DATASET RECORDS:
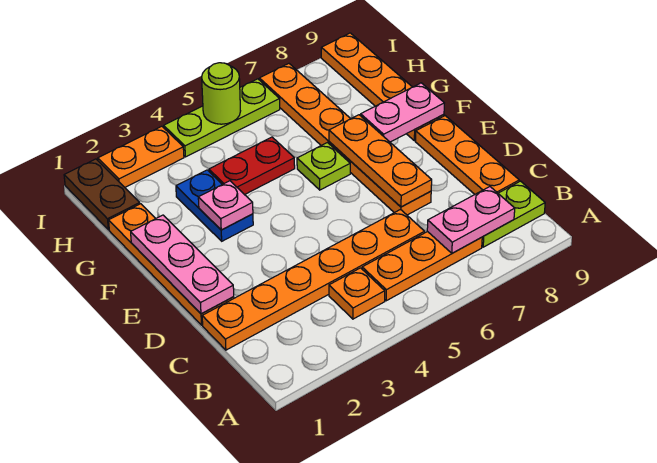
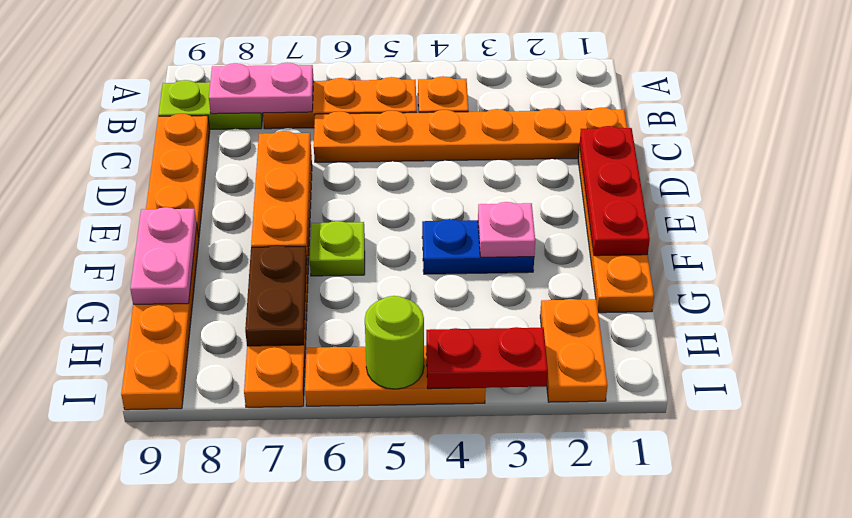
pink plate D1:F1 level 2 -> red plate D1:F1 level 2
blue plate F3:G3 level 1 -> blue plate F3:F4 level 1
pink plate F8:F9 level 2 -> pink plate F9:G9 level 2
red plate G4:G5 level 1 -> red plate I3:I4 level 2
brown plate H1:I1 level 1 -> brown plate G7:H7 level 2
orange plate I2:I3 level 1 -> orange plate H2:I2 level 1
lime plate I4:I6 level 1 -> orange plate I4:I6 level 1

ACTIVITY: Check each line of the data for the string "orange" and state how many lines contain it, without any other output.

EXERCISE RESULT: 2